*About this task*:
Without including any picture, transcribe the entries below word for word.
=== Section Start ===
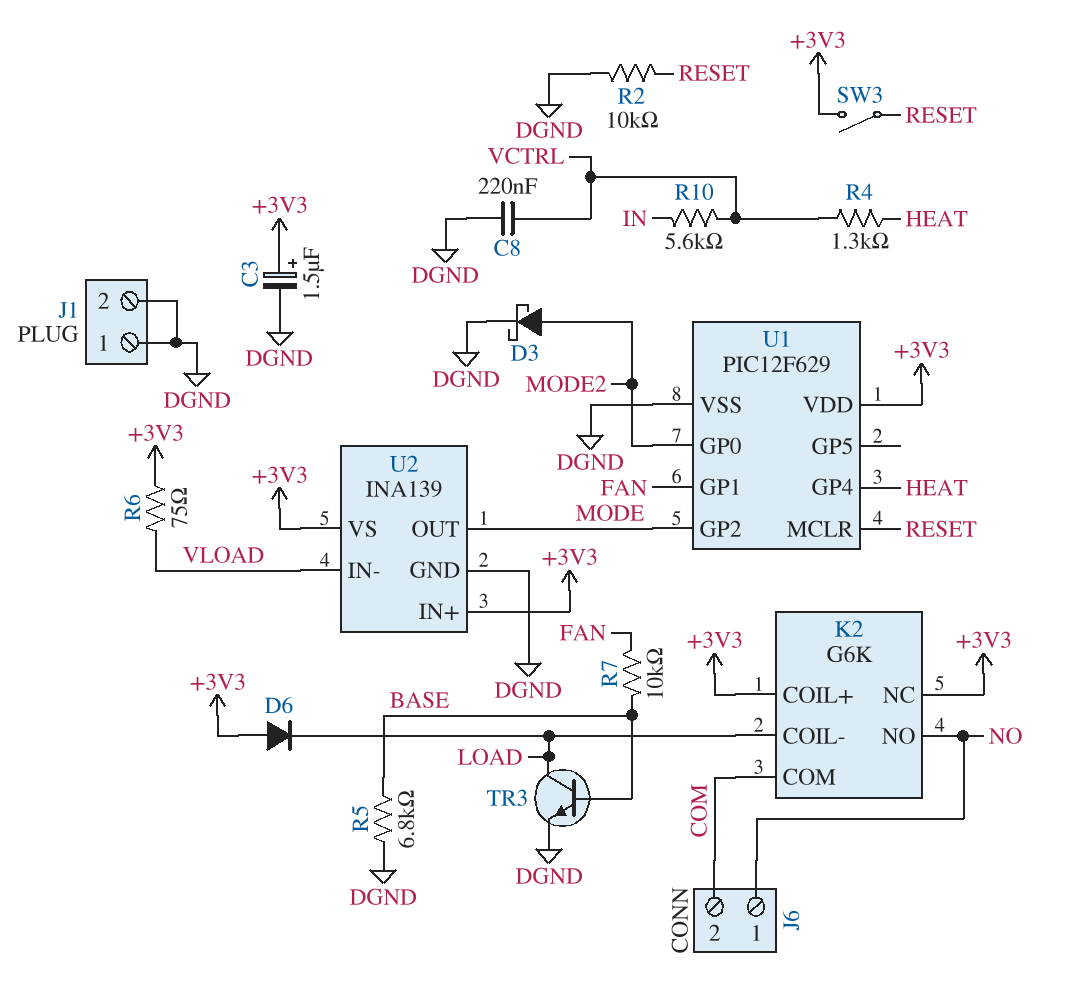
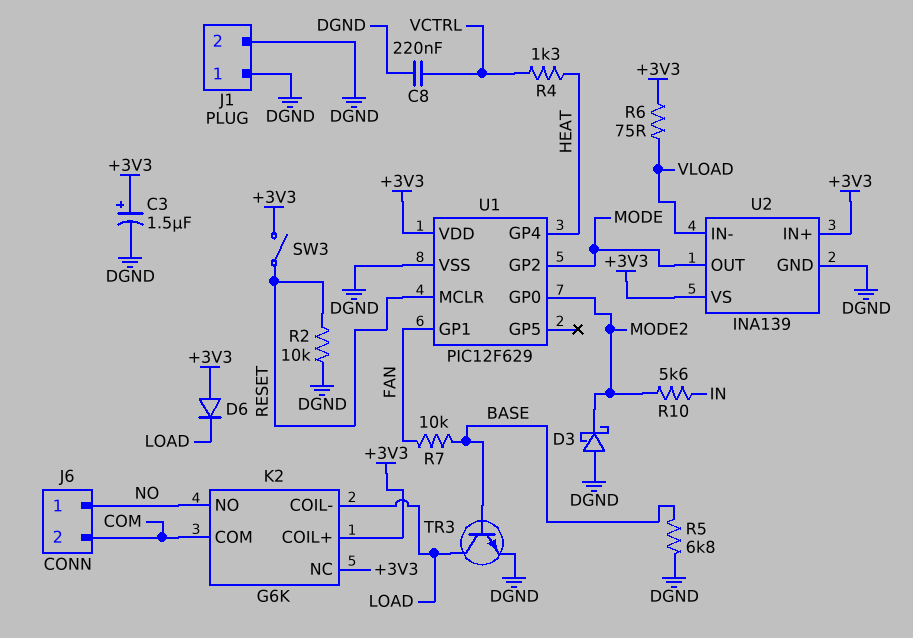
D3: schottky (A MODE2, K DGND) -> schottky (A DGND, K MODE2)
R10: 5.6k (IN, VCTRL) -> 5.6k (IN, MODE2)

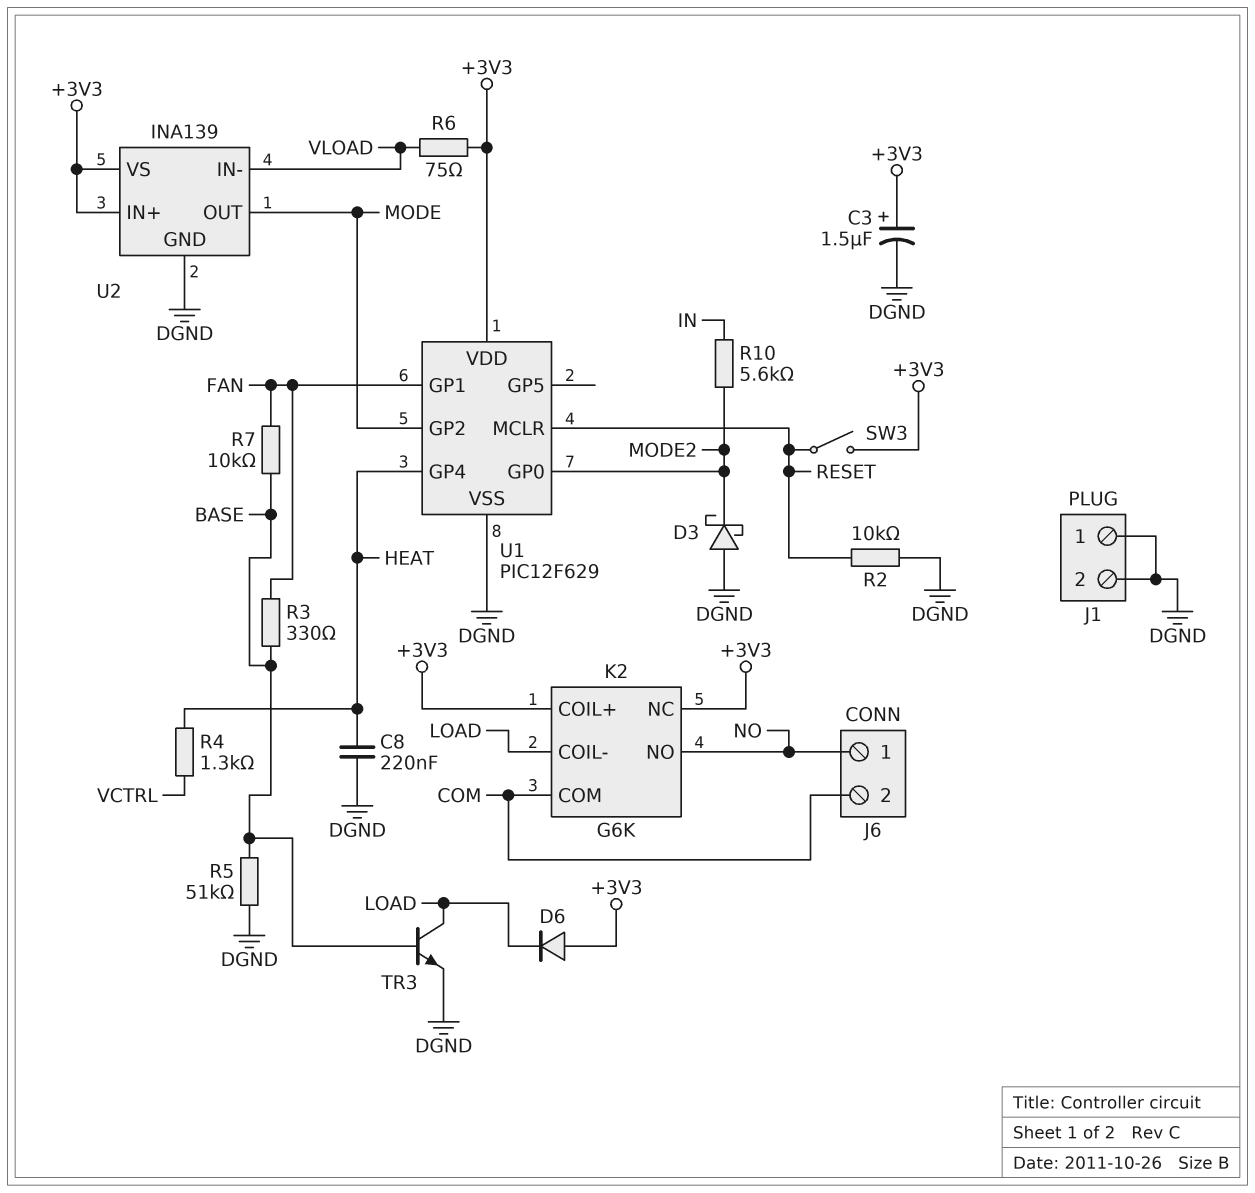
C8: 220nF (DGND, VCTRL) -> 220nF (DGND, HEAT)
R3: none -> 330 (BASE, FAN)
R5: 6.8k (BASE, DGND) -> 51k (BASE, DGND)

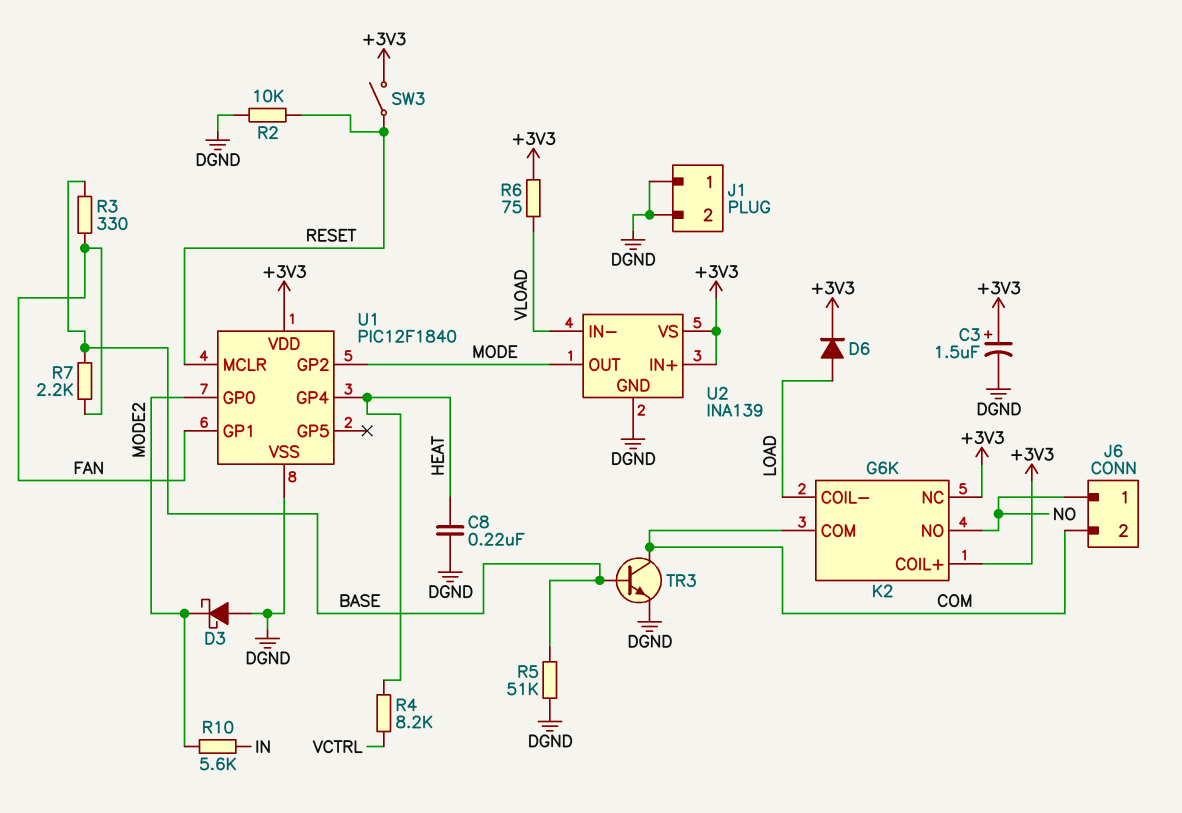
D6: diode (A +3V3, K LOAD) -> diode (A LOAD, K +3V3)
R4: 1.3k (HEAT, VCTRL) -> 8.2k (HEAT, VCTRL)
R7: 10k (BASE, FAN) -> 2.2k (BASE, FAN)
TR3: NPN (B BASE, C LOAD, E DGND) -> NPN (B BASE, C COM, E DGND)
U1: PIC12F629 -> PIC12F1840

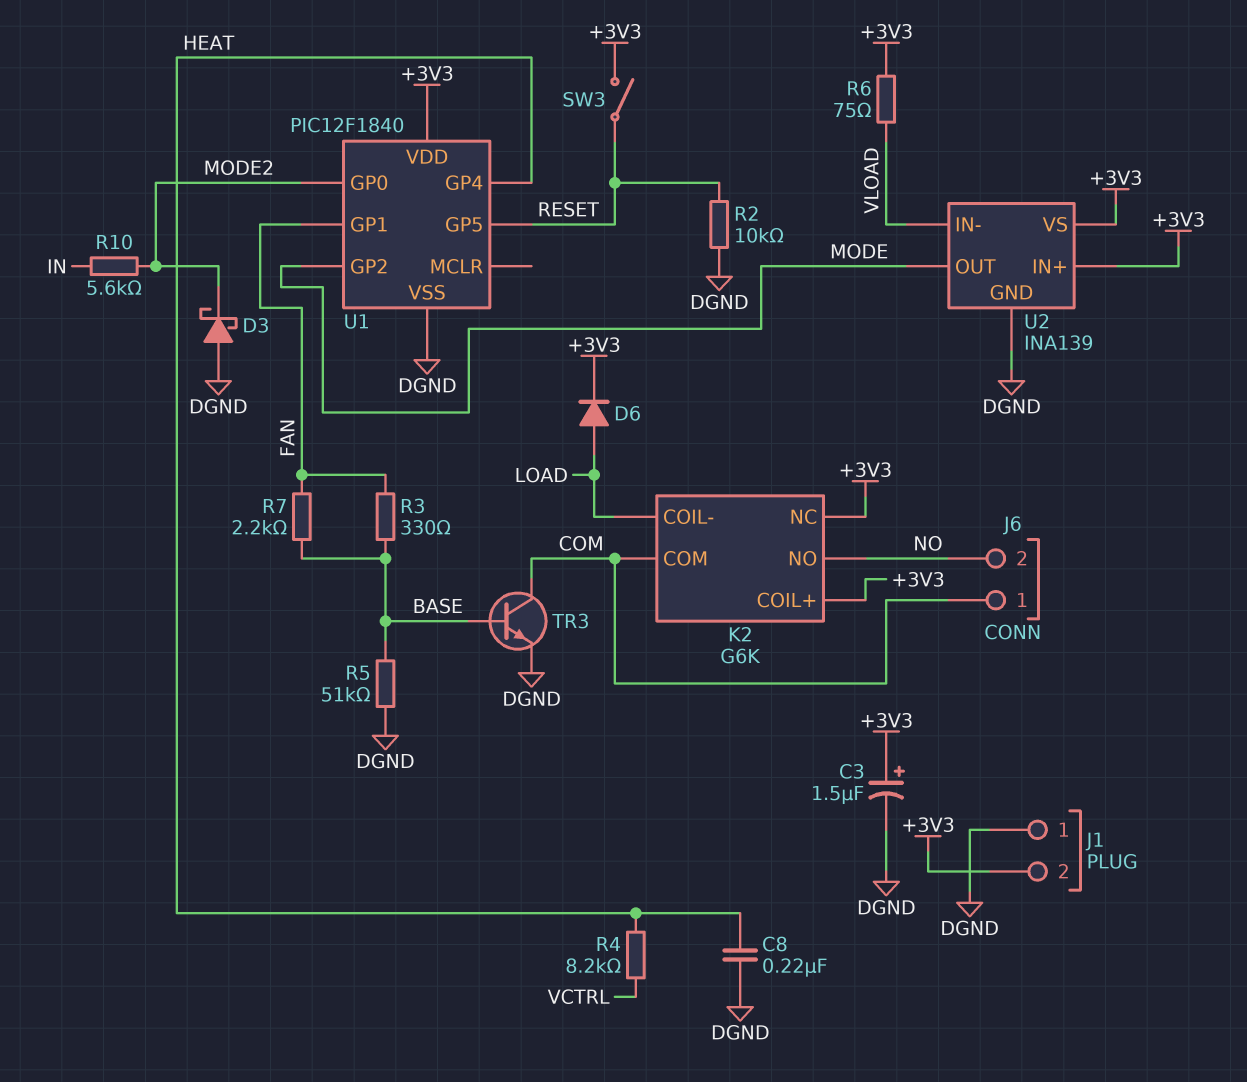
J1 pin 2: DGND -> +3V3
J6 pin 1: NO -> COM
J6 pin 2: COM -> NO
U1 pin GP5: none -> RESET
U1 pin MCLR: RESET -> none

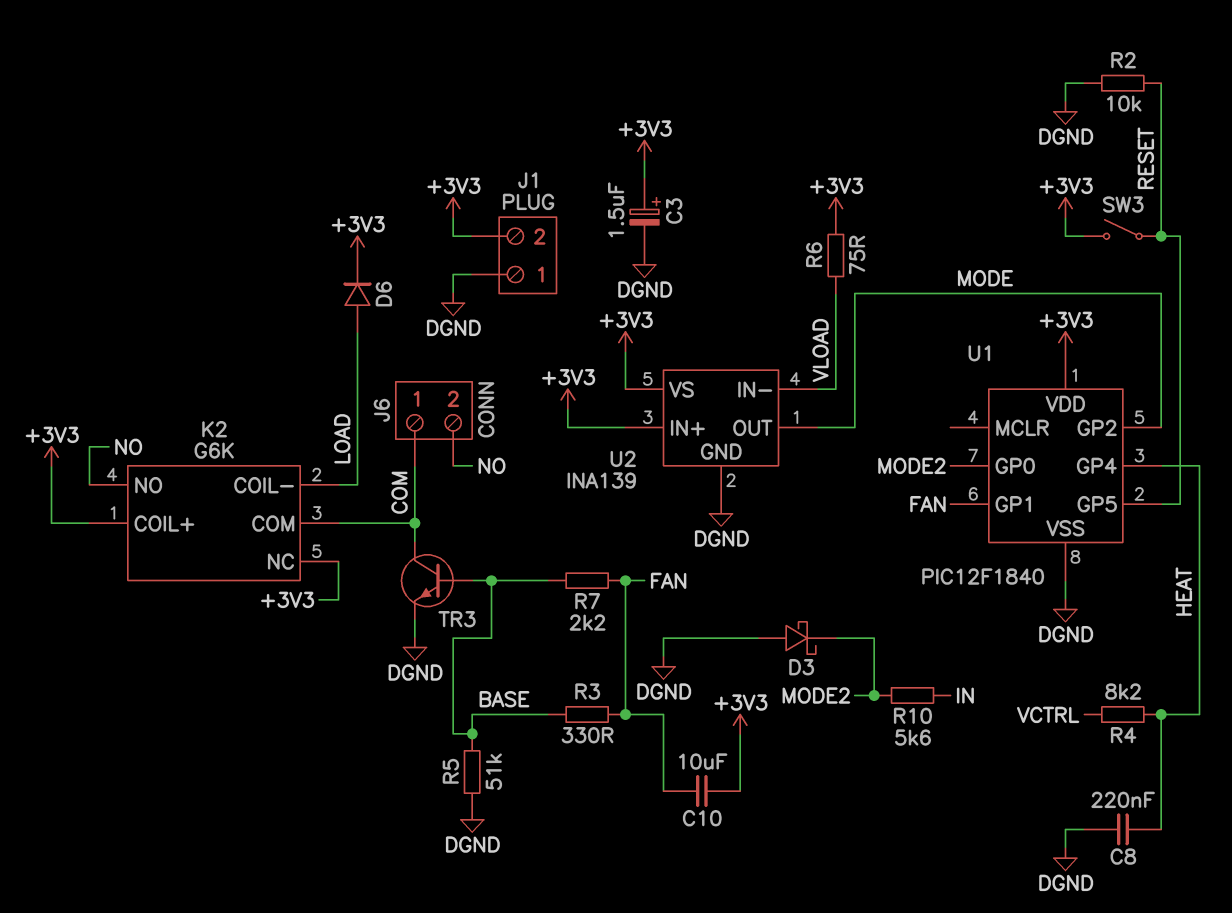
C10: none -> 10uF (+3V3, FAN)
=== Section End ===
*Expected answer*:
D3: schottky (A MODE2, K DGND) -> schottky (A DGND, K MODE2)
R10: 5.6k (IN, VCTRL) -> 5.6k (IN, MODE2)

C8: 220nF (DGND, VCTRL) -> 220nF (DGND, HEAT)
R3: none -> 330 (BASE, FAN)
R5: 6.8k (BASE, DGND) -> 51k (BASE, DGND)

D6: diode (A +3V3, K LOAD) -> diode (A LOAD, K +3V3)
R4: 1.3k (HEAT, VCTRL) -> 8.2k (HEAT, VCTRL)
R7: 10k (BASE, FAN) -> 2.2k (BASE, FAN)
TR3: NPN (B BASE, C LOAD, E DGND) -> NPN (B BASE, C COM, E DGND)
U1: PIC12F629 -> PIC12F1840

J1 pin 2: DGND -> +3V3
J6 pin 1: NO -> COM
J6 pin 2: COM -> NO
U1 pin GP5: none -> RESET
U1 pin MCLR: RESET -> none

C10: none -> 10uF (+3V3, FAN)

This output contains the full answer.